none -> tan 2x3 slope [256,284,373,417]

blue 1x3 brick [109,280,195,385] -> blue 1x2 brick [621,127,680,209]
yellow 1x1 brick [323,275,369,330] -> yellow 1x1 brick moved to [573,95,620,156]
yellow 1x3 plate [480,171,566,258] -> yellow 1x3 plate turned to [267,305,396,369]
• • • •
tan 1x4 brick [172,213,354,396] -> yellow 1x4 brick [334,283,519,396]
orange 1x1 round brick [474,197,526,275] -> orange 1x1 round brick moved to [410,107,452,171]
• • • •
### Task statement
Take the records above and return, word for word, only the lines that fall from the line with "none -> tan 2x3 slope [256,284,373,417]" to the line with "yellow 1x3 plate [480,171,566,258]", both of them included.

### Response to the exercise
none -> tan 2x3 slope [256,284,373,417]

blue 1x3 brick [109,280,195,385] -> blue 1x2 brick [621,127,680,209]
yellow 1x1 brick [323,275,369,330] -> yellow 1x1 brick moved to [573,95,620,156]
yellow 1x3 plate [480,171,566,258] -> yellow 1x3 plate turned to [267,305,396,369]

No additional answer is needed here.